(What you have to do)
Find every line with the word "stroma". Copy those lines.

(Data excerpts)
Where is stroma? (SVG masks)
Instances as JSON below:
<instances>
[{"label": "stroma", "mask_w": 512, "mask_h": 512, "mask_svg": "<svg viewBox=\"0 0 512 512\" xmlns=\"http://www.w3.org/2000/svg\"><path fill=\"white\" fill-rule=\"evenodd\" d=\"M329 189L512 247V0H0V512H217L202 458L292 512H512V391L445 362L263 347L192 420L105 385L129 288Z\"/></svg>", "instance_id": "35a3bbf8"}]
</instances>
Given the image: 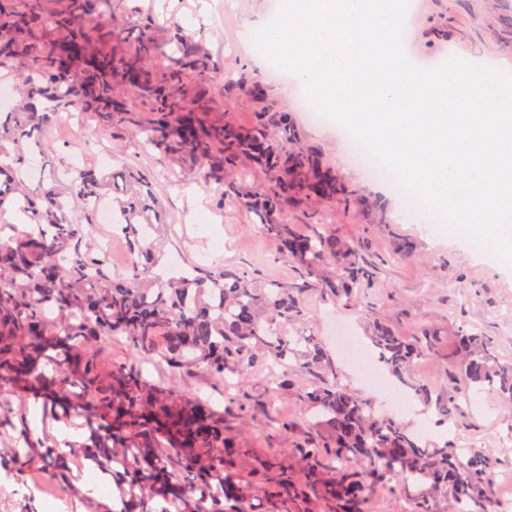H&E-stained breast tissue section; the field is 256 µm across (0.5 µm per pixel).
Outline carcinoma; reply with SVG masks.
<instances>
[{"label":"carcinoma","instance_id":"obj_1","mask_svg":"<svg viewBox=\"0 0 512 512\" xmlns=\"http://www.w3.org/2000/svg\"><path fill=\"white\" fill-rule=\"evenodd\" d=\"M124 0H62L49 10L45 0H0V69L15 73L19 96L0 112V426L13 423L10 395L15 390L42 400L46 419L80 414L96 464L112 469L119 512H226L240 502L243 478L224 467V430L207 407L182 405L144 393V363L195 369L224 376L256 368L287 384L303 381L299 396L323 418L327 439L301 448L308 474L335 463L336 480L321 486L342 512H363L376 485L404 487L415 512H431L432 498L443 496L451 512H501L493 485V462L481 449L464 454L448 443L430 444L338 381L336 363L318 337L304 332L305 296L316 291L333 300H354L371 287L376 265L364 244L314 232L305 235L281 219L290 200L317 199L328 207L351 208L362 200L318 156L286 142L295 138L288 113L270 104L255 113L249 127L226 124L209 133L198 113L208 99L187 104L179 82L210 68V60L191 37H173L176 66L165 83L155 84L138 69L137 59L153 55L157 44L144 35L135 59L122 61L92 49L87 23L97 20L112 34V13ZM131 83L154 112L147 142L177 157L194 178L206 180L221 163L235 166L250 156L270 175L271 186L249 192L235 182L216 191L224 205L234 200L260 218L261 231L280 255L295 263L299 277L283 285L259 283L226 266H194L178 277L153 272L155 260L141 225L162 223L160 204L141 184L117 203L121 232L129 250L125 272L111 275L107 256L86 247L93 203L105 190L116 193L115 177L92 166L70 172L54 167L49 183L36 190L26 182V154L42 146L46 132L63 112H83L110 127L127 111L114 88L115 76ZM266 96L264 87L244 78L224 83V94ZM84 210L85 221L70 218ZM294 333L280 332L283 325ZM123 336L131 361L108 367L102 342ZM443 330L404 336L386 322L373 324L370 346L384 369L425 406L447 421L467 414L477 390L512 403V363L494 355L491 340L461 328L455 336L456 370L448 399L414 377L412 366L443 344ZM80 385L73 394L67 382ZM26 448L7 450L0 465H14L16 477L34 468L56 467L59 449L32 441L20 418ZM190 468L196 486L187 487L175 471ZM262 497L272 512H289V498L306 502L288 473L268 481Z\"/></svg>","mask_w":512,"mask_h":512}]
</instances>
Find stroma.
<instances>
[{
	"mask_svg": "<svg viewBox=\"0 0 512 512\" xmlns=\"http://www.w3.org/2000/svg\"><path fill=\"white\" fill-rule=\"evenodd\" d=\"M270 2L130 0V10L114 17L116 34L102 33L94 22L91 35L97 49L125 58L135 49L141 20L150 18L159 51L143 59L142 66L161 80L173 67L169 41L174 29L190 34L212 67L206 76L184 79L180 94L190 101L207 95L210 109L201 115L204 126L251 125L260 108L258 100L246 94L225 99L224 83L239 77L262 82L289 113L298 146L316 152L324 166L364 198L362 206L327 213L321 230L348 242L370 241L380 272L373 287L352 302L311 293L306 299L309 333L325 337L324 319L329 313L335 314L337 324H350L364 347L377 317L405 336L442 327L446 341L440 352L418 359L413 366L415 377L441 398L448 395L452 340L459 328L481 331L490 338L498 359L512 362V267L447 228L431 234L425 225L403 218L401 199L369 180L352 159L335 121L321 125L310 121L298 104L299 85L274 74L244 37L247 21L271 18ZM406 17L403 45L410 61L421 67L436 66L453 55L482 65L512 57V37L500 34L504 19H512V0H410ZM117 88L129 109L124 122L103 128L86 115L57 124L46 134L42 151L32 156V165L44 169L66 159L106 172H131L151 185L164 221L152 235L156 273L171 277L194 265L220 263L258 274L264 282L297 277L296 265L279 256L275 243L260 232L253 212L232 203L217 205L216 181L182 177L174 158L160 149L142 147L152 118L149 104L127 84L118 83ZM404 239L416 245L407 260L396 255V245ZM325 347L342 384L374 403L396 400L401 388L391 377L381 376L376 385L355 381L335 342L327 340ZM142 382L170 399L208 404L224 426L228 469L247 475L253 486H264L281 471L298 477L304 486L312 479L300 449L324 440L326 433L296 389L278 387L268 374L249 373L239 378L238 400L231 405L223 382L200 372L163 365L149 369ZM397 418L412 431H425L434 443L456 446L464 439L476 443L497 463L495 490L512 497V404L483 392L472 394L465 419L451 427L435 409L415 400ZM61 482L49 472H33L24 480L25 490L19 491L0 469V512H55L51 495Z\"/></svg>",
	"mask_w": 512,
	"mask_h": 512,
	"instance_id": "35a3bbf8",
	"label": "stroma"
}]
</instances>
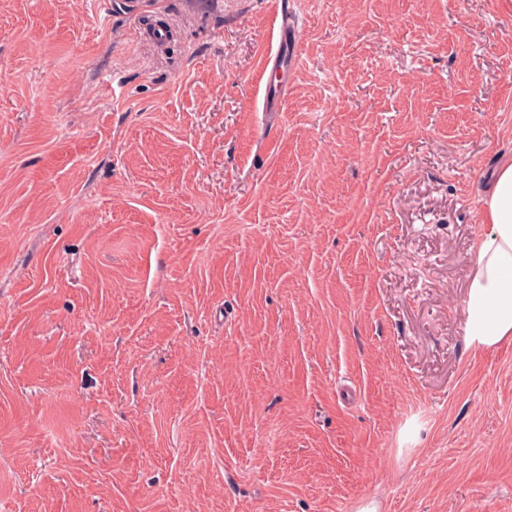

(Output)
Where is stroma? (SVG masks)
[{"label": "stroma", "mask_w": 512, "mask_h": 512, "mask_svg": "<svg viewBox=\"0 0 512 512\" xmlns=\"http://www.w3.org/2000/svg\"><path fill=\"white\" fill-rule=\"evenodd\" d=\"M329 189L512 247V0H0V512H217L202 458L292 512H512V391L445 362L263 347L192 420L105 385L129 288Z\"/></svg>", "instance_id": "35a3bbf8"}]
Find stroma.
	"label": "stroma"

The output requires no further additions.